§ TASK MATERIAL
◇ ◇ ◇ ◇ ◇ ◇ ◇

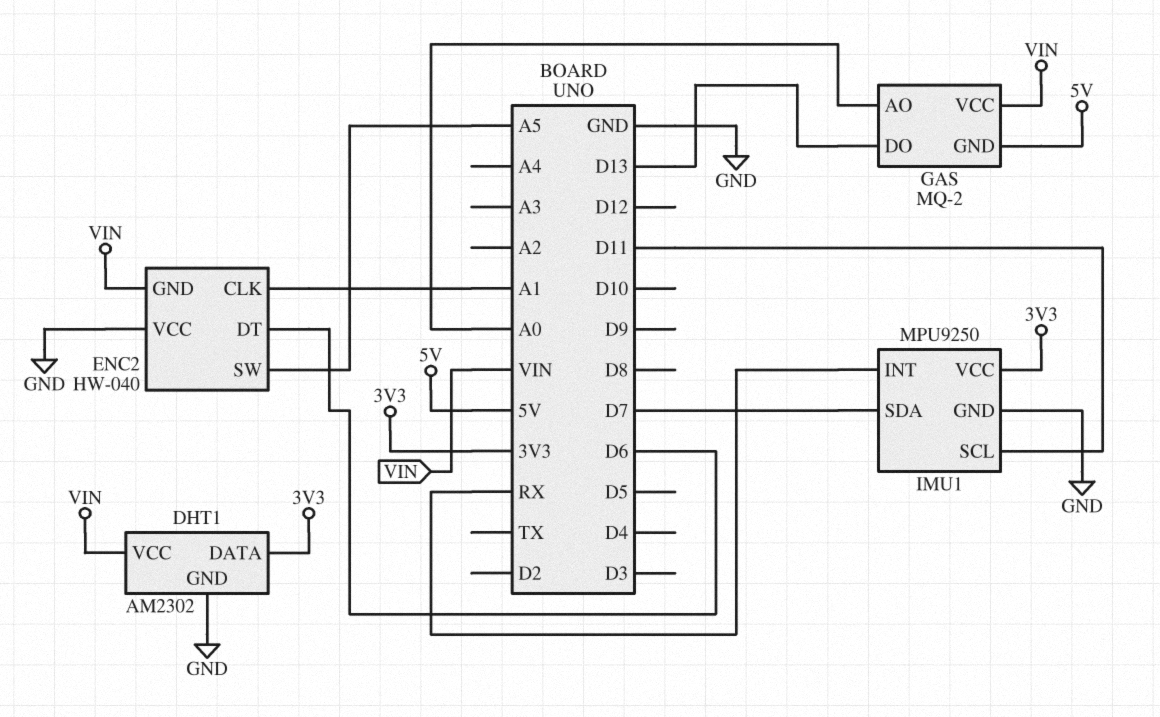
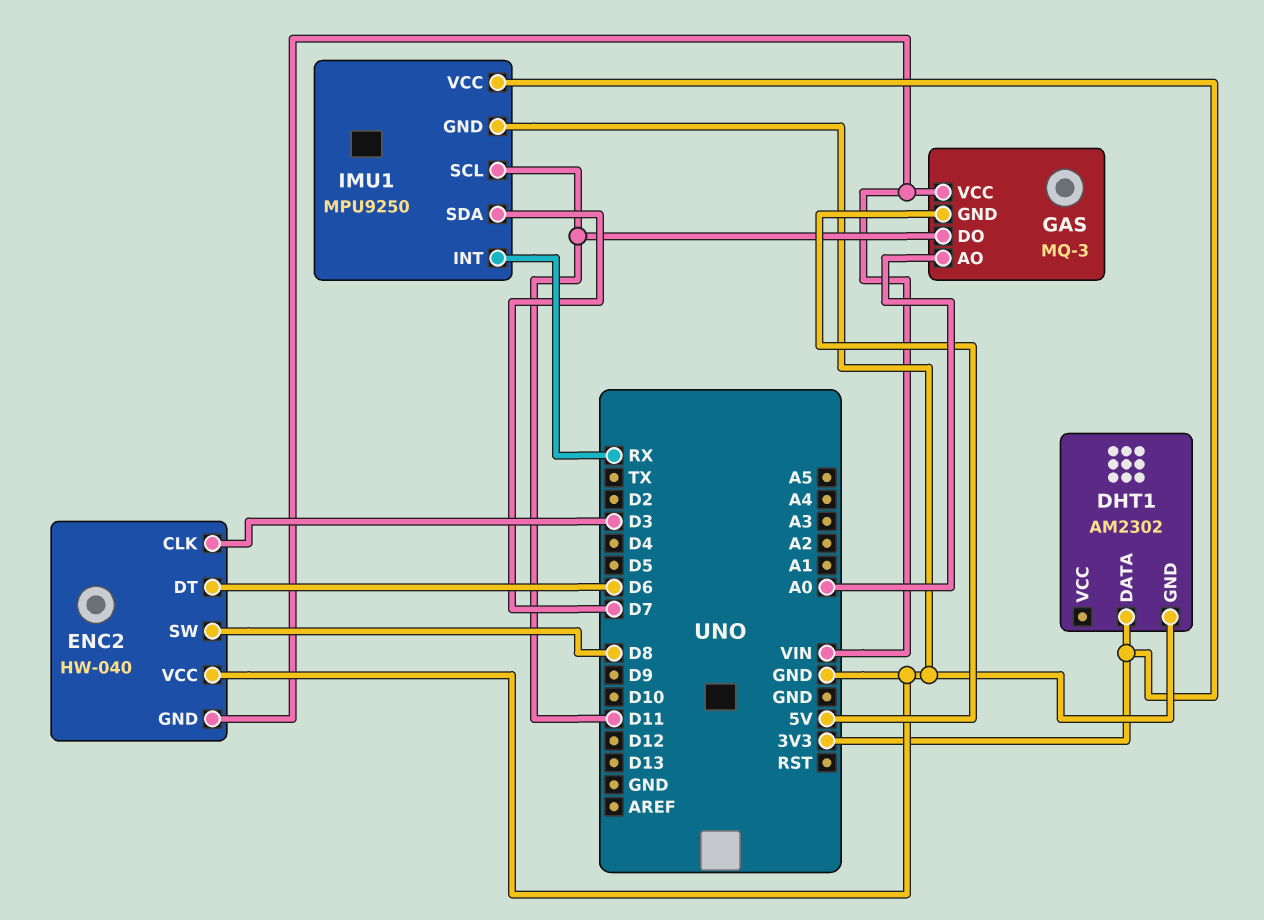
DHT1 pin VCC: VIN -> none
ENC2 pin CLK: A1 -> D3
ENC2 pin SW: A5 -> D8
GAS: MQ-2 -> MQ-3
GAS pin DO: D13 -> D11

◇ ◇ ◇ ◇ ◇ ◇ ◇

§ WORK ITEM
All the records need to be retyped word for word, except for the pictures.

§ OUTPUT
DHT1 pin VCC: VIN -> none
ENC2 pin CLK: A1 -> D3
ENC2 pin SW: A5 -> D8
GAS: MQ-2 -> MQ-3
GAS pin DO: D13 -> D11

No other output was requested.